START The data

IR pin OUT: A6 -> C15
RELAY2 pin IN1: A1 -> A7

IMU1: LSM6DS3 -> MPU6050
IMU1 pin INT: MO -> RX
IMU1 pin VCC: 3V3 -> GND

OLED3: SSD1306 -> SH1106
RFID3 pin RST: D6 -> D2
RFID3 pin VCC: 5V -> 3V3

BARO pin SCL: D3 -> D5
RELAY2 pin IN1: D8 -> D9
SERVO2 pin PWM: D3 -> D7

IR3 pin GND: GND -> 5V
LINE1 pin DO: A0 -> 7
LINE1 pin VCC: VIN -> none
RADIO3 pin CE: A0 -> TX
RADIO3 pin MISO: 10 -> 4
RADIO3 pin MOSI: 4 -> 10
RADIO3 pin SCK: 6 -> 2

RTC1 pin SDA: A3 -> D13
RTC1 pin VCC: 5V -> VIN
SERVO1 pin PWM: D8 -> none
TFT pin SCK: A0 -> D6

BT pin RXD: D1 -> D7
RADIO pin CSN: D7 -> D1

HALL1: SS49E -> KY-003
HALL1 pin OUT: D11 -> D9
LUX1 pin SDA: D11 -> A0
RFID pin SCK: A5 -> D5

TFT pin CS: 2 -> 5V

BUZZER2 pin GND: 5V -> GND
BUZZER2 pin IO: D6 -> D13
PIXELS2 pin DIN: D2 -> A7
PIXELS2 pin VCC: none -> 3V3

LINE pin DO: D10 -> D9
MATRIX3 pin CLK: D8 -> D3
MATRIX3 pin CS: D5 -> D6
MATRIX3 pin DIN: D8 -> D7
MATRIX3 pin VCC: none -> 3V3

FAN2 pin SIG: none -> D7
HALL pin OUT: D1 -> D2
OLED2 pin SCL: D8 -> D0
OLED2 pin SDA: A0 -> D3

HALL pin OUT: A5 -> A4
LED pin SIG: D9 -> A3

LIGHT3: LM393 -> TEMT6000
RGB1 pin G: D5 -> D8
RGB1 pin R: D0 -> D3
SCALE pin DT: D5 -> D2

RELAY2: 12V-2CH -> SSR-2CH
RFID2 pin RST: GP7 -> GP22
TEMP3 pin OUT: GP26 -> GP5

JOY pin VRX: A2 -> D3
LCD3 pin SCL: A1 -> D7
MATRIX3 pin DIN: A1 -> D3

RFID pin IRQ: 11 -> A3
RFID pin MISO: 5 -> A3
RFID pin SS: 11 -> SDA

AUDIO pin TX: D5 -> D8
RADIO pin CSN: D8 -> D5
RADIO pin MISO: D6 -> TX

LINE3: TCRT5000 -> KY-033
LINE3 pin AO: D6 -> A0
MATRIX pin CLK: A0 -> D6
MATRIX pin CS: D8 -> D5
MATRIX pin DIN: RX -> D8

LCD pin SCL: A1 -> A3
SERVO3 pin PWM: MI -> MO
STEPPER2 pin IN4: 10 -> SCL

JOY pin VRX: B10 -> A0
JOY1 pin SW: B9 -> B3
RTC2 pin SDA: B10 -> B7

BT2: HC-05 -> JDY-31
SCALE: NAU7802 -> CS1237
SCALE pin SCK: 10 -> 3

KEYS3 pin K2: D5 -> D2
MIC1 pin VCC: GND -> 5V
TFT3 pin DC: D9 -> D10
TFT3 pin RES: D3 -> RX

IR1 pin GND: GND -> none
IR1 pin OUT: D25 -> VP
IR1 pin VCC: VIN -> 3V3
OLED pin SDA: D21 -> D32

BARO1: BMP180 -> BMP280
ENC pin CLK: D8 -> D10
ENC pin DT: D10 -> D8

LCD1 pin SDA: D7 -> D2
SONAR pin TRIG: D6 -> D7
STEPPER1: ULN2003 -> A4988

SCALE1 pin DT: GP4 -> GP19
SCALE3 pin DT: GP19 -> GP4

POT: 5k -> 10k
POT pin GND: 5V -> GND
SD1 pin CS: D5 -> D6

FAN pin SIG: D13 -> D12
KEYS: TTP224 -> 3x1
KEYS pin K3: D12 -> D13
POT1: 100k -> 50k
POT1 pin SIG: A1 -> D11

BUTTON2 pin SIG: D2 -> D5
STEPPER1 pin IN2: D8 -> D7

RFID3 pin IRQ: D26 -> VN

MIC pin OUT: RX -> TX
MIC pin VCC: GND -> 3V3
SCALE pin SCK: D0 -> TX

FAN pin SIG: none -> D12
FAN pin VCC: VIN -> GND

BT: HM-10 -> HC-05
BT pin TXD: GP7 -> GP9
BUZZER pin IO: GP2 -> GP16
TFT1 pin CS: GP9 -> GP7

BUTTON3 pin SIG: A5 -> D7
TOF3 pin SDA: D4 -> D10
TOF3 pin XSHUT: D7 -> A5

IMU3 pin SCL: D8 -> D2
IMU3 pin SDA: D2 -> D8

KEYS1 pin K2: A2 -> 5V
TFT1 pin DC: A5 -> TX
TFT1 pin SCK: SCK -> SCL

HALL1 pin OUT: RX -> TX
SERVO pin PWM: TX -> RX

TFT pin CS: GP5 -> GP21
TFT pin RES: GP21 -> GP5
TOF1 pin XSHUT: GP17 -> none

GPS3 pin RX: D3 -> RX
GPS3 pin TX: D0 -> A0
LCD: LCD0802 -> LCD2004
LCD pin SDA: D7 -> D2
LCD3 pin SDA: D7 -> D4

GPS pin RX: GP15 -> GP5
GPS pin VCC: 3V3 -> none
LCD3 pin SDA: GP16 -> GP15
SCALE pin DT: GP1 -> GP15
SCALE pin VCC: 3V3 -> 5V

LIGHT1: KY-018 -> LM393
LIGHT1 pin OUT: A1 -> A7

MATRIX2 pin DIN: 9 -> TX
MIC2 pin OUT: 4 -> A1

END The data

Give an exact copy of the lines above from the line with "TFT3 pin RES: D3 -> RX" up to and including the line with "TFT pin RES: GP21 -> GP5", and leave everything else out.

**Exercise response:**
TFT3 pin RES: D3 -> RX

IR1 pin GND: GND -> none
IR1 pin OUT: D25 -> VP
IR1 pin VCC: VIN -> 3V3
OLED pin SDA: D21 -> D32

BARO1: BMP180 -> BMP280
ENC pin CLK: D8 -> D10
ENC pin DT: D10 -> D8

LCD1 pin SDA: D7 -> D2
SONAR pin TRIG: D6 -> D7
STEPPER1: ULN2003 -> A4988

SCALE1 pin DT: GP4 -> GP19
SCALE3 pin DT: GP19 -> GP4

POT: 5k -> 10k
POT pin GND: 5V -> GND
SD1 pin CS: D5 -> D6

FAN pin SIG: D13 -> D12
KEYS: TTP224 -> 3x1
KEYS pin K3: D12 -> D13
POT1: 100k -> 50k
POT1 pin SIG: A1 -> D11

BUTTON2 pin SIG: D2 -> D5
STEPPER1 pin IN2: D8 -> D7

RFID3 pin IRQ: D26 -> VN

MIC pin OUT: RX -> TX
MIC pin VCC: GND -> 3V3
SCALE pin SCK: D0 -> TX

FAN pin SIG: none -> D12
FAN pin VCC: VIN -> GND

BT: HM-10 -> HC-05
BT pin TXD: GP7 -> GP9
BUZZER pin IO: GP2 -> GP16
TFT1 pin CS: GP9 -> GP7

BUTTON3 pin SIG: A5 -> D7
TOF3 pin SDA: D4 -> D10
TOF3 pin XSHUT: D7 -> A5

IMU3 pin SCL: D8 -> D2
IMU3 pin SDA: D2 -> D8

KEYS1 pin K2: A2 -> 5V
TFT1 pin DC: A5 -> TX
TFT1 pin SCK: SCK -> SCL

HALL1 pin OUT: RX -> TX
SERVO pin PWM: TX -> RX

TFT pin CS: GP5 -> GP21
TFT pin RES: GP21 -> GP5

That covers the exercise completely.